PROBLEM TO SOLVE: These records contain pictures, which must be left out; copy exactly the lines from the one with "purple light bulb [130,163,227,215] -> none" up to and including the one with "pink watering can [624,216,734,315]".
● ● ● ●
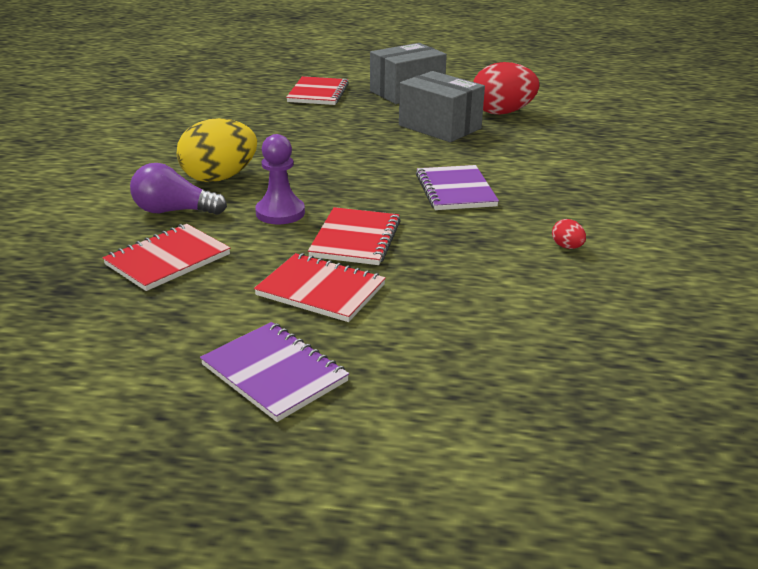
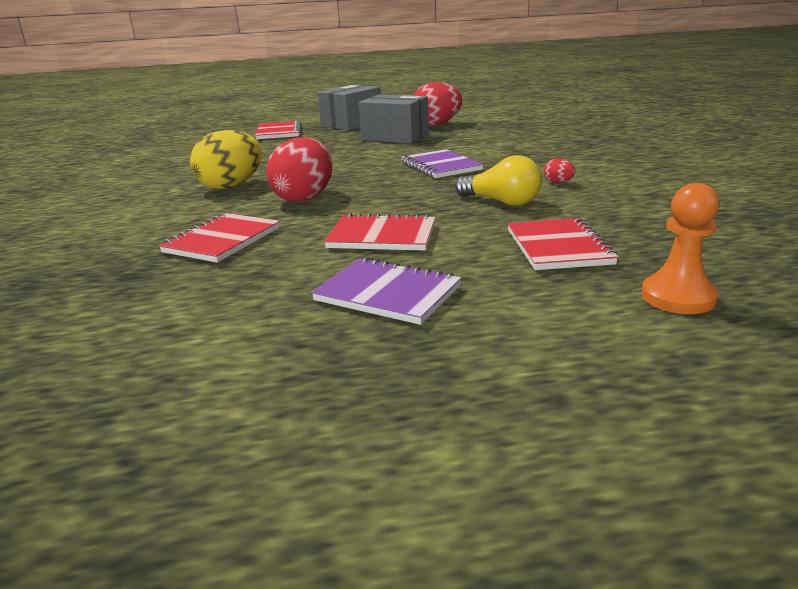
camera: 15 degrees left, 5 degrees down
purple light bulb [130,163,227,215] -> none
purple pawn [255,134,305,224] -> red egg [266,137,333,202]
red notebook [308,207,401,265] -> red notebook moved to [508,218,618,270]
none -> yellow light bulb [455,155,542,206]
none -> orange pawn [641,183,720,314]

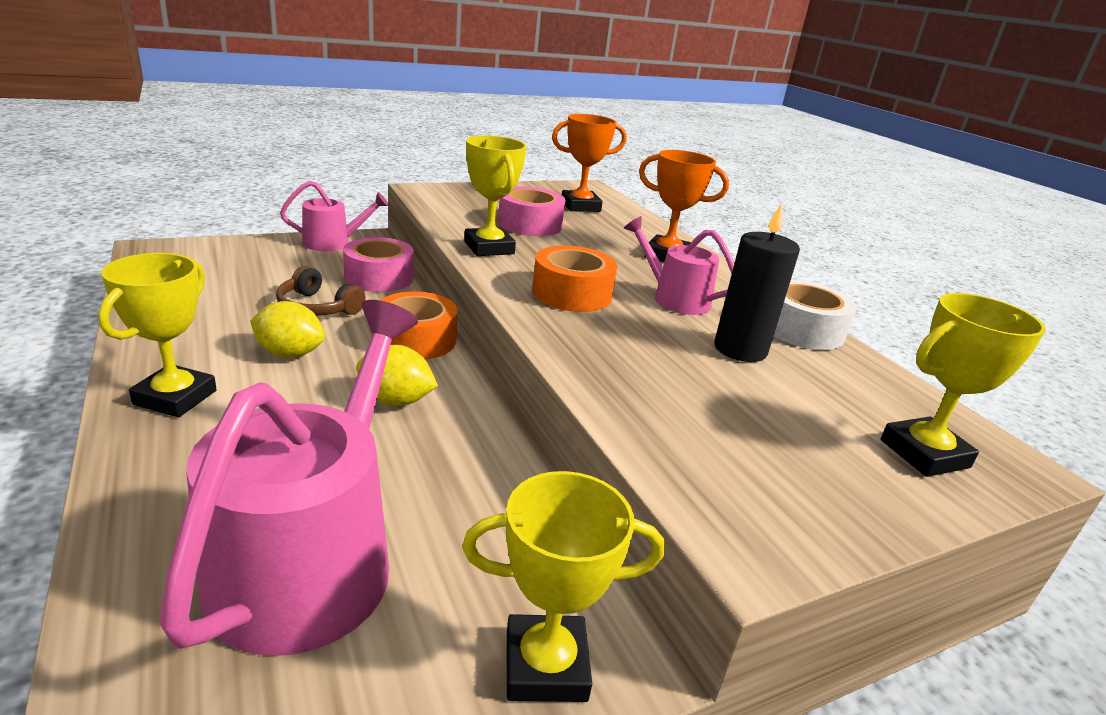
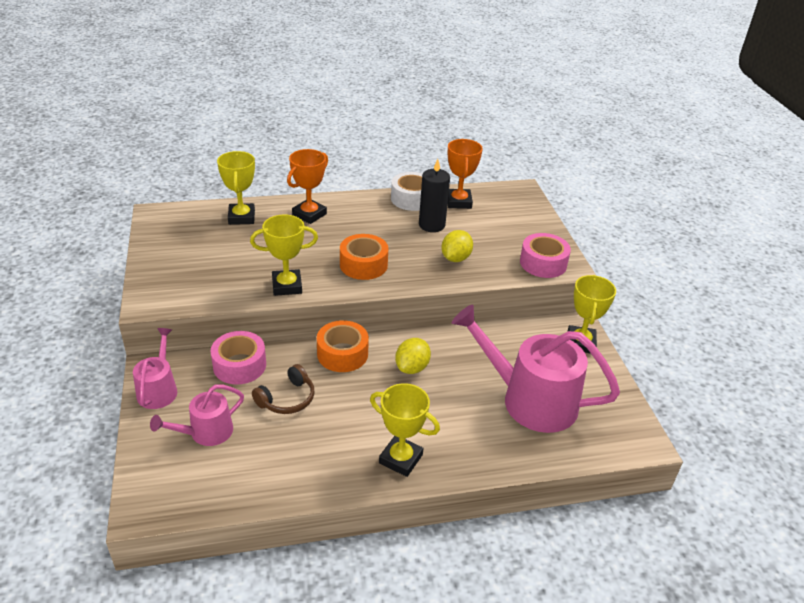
camera: 75 degrees left, 10 degrees up
yellow lemon [250,301,325,358] -> yellow lemon moved to [441,230,473,262]
pink tape [498,187,566,236] -> pink tape moved to [520,233,571,278]
orange trophy [552,114,627,212] -> orange trophy moved to [447,139,483,209]
pink watering can [624,216,734,315] -> pink watering can moved to [150,385,244,446]
yellow trophy [881,293,1046,477] -> yellow trophy moved to [217,151,255,225]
● ● ● ●
RESPONSE TO THIS EXERCISE:
purple light bulb [130,163,227,215] -> none
purple pawn [255,134,305,224] -> red egg [266,137,333,202]
red notebook [308,207,401,265] -> red notebook moved to [508,218,618,270]
none -> yellow light bulb [455,155,542,206]
none -> orange pawn [641,183,720,314]

camera: 75 degrees left, 10 degrees up
yellow lemon [250,301,325,358] -> yellow lemon moved to [441,230,473,262]
pink tape [498,187,566,236] -> pink tape moved to [520,233,571,278]
orange trophy [552,114,627,212] -> orange trophy moved to [447,139,483,209]
pink watering can [624,216,734,315] -> pink watering can moved to [150,385,244,446]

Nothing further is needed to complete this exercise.